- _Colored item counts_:
***
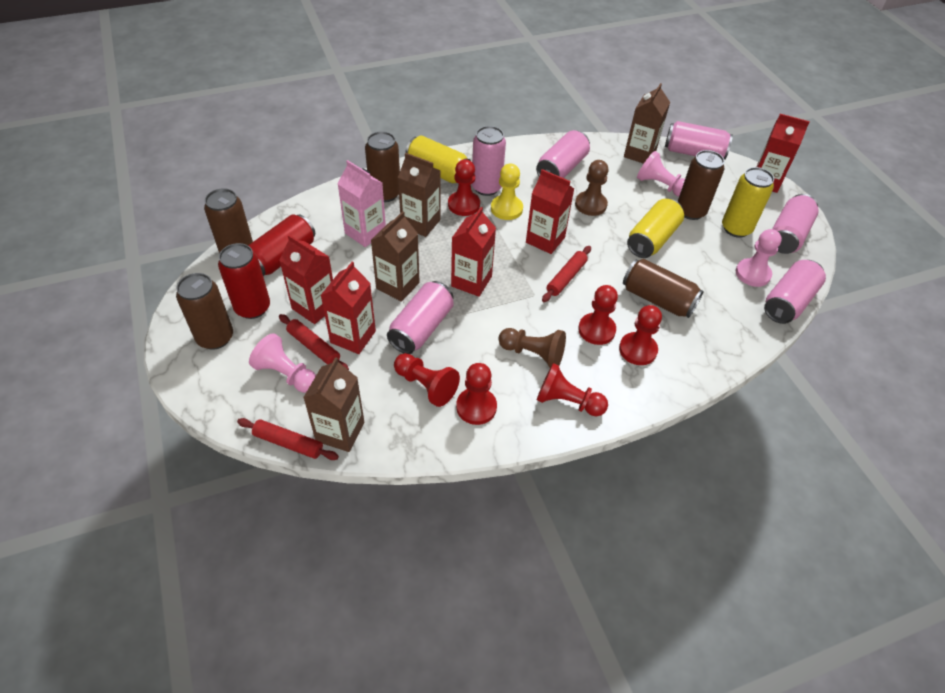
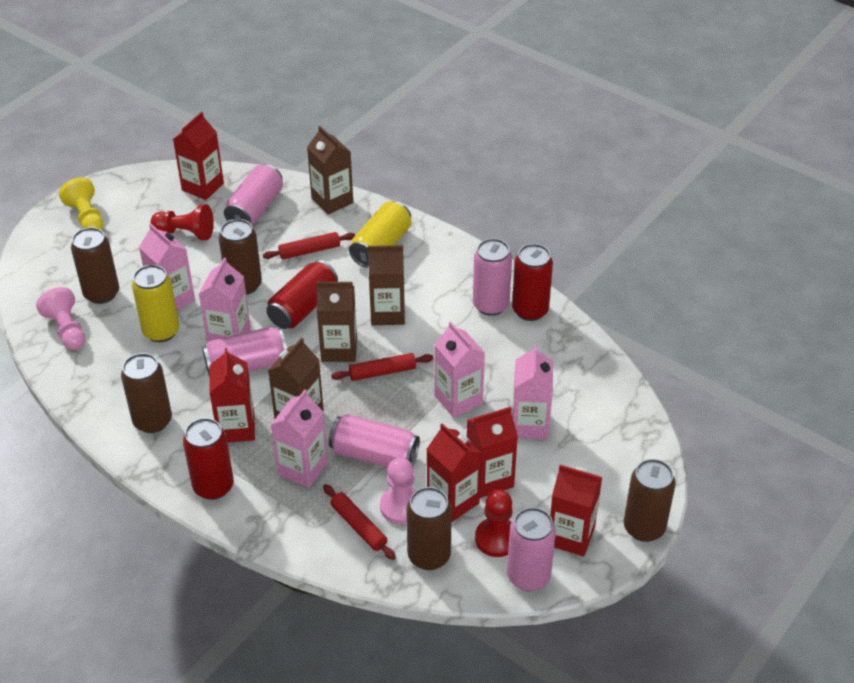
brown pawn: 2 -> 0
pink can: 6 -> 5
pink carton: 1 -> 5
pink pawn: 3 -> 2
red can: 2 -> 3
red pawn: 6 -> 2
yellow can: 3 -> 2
***
- _TASK DETAILS_: Return every line from the records above that holds the word "pawn".

- _ANSWER SECTION_:
brown pawn: 2 -> 0
pink pawn: 3 -> 2
red pawn: 6 -> 2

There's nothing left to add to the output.